● What the task asks:
Each line below that contains "pink" counts once; report the total and nothing more.

● Working data:
————————

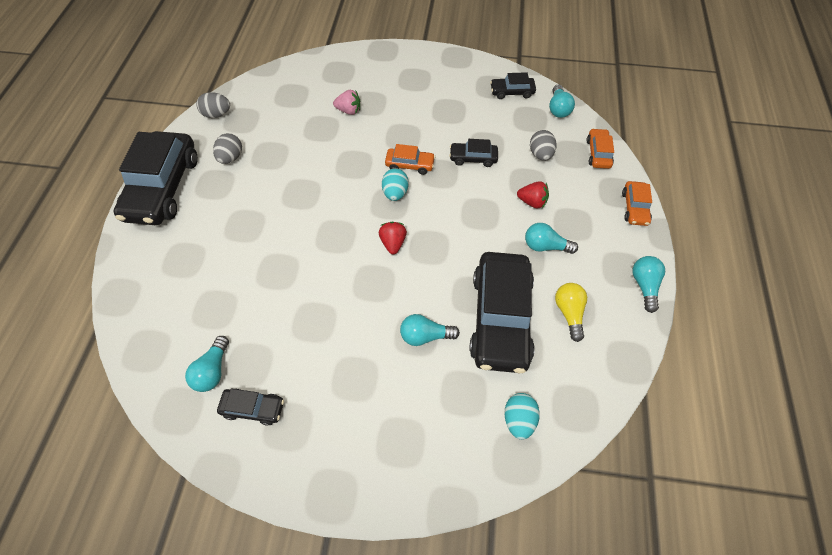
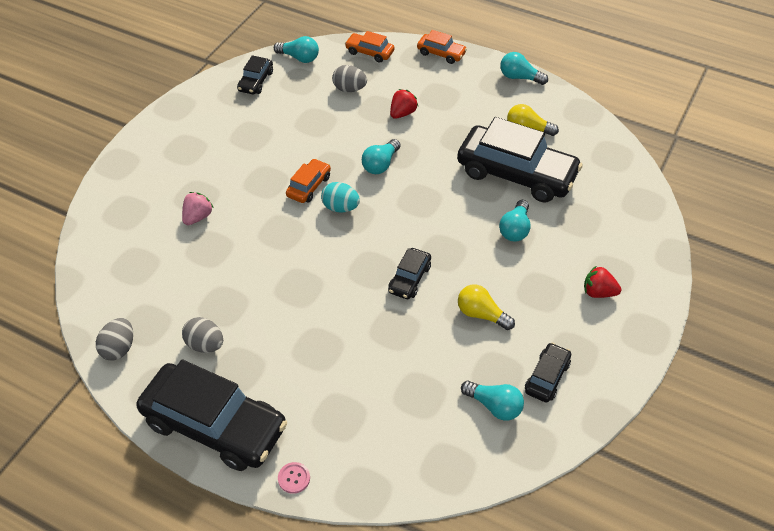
camera: 70 degrees left, 10 degrees down
(125, 248) = (294, 478): none -> pink button
(311, 333) = (481, 314): none -> yellow light bulb
(393, 243) = (402, 225): red strawberry -> red strawberry (598, 292)
(473, 158) = (327, 136): black car -> black car (409, 279)
(518, 419) = (612, 192): turquoise egg -> none
(545, 246) = (455, 121): turquoise light bulb -> turquoise light bulb (380, 164)

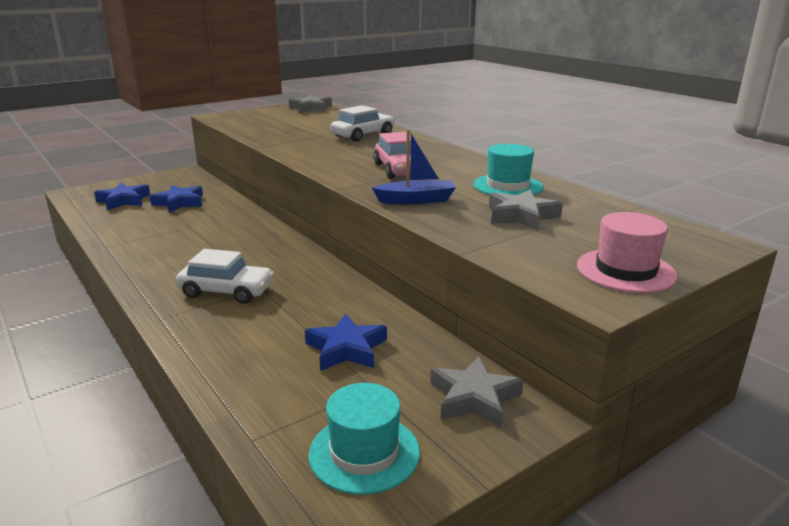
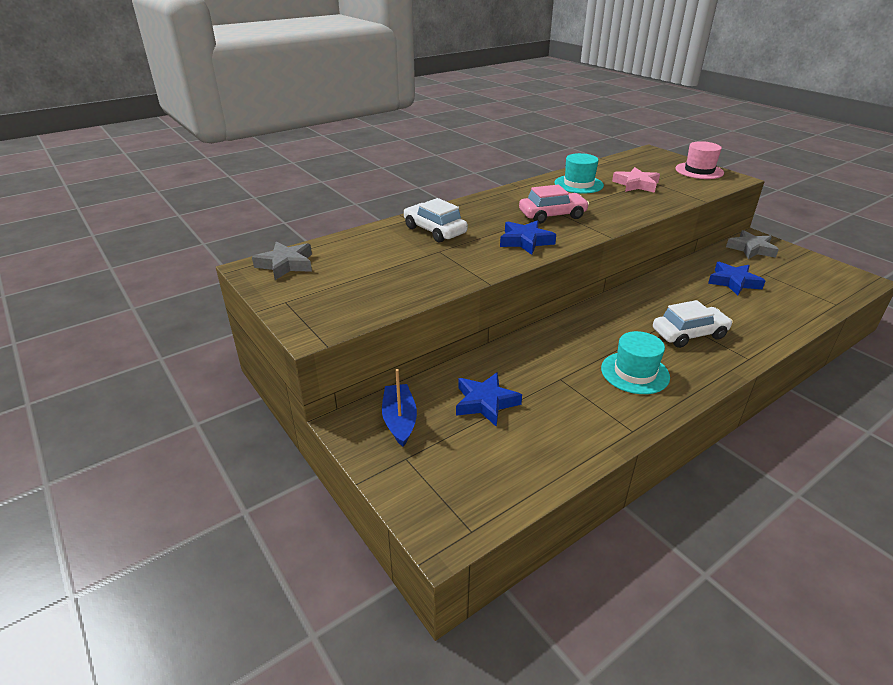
camera: 90 degrees left, 10 degrees up
(123, 201) = (482, 458): blue star -> blue star (525, 241)
(227, 291) = (689, 334): white car -> white car turned 60 degrees clockwise
(364, 453) = (816, 275): turquoise hat -> turquoise hat (635, 373)
(416, 200) = (623, 210): blue boat -> blue boat (399, 420)
(521, 216) = (636, 184): grey star -> pink star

————————

● Response area:
2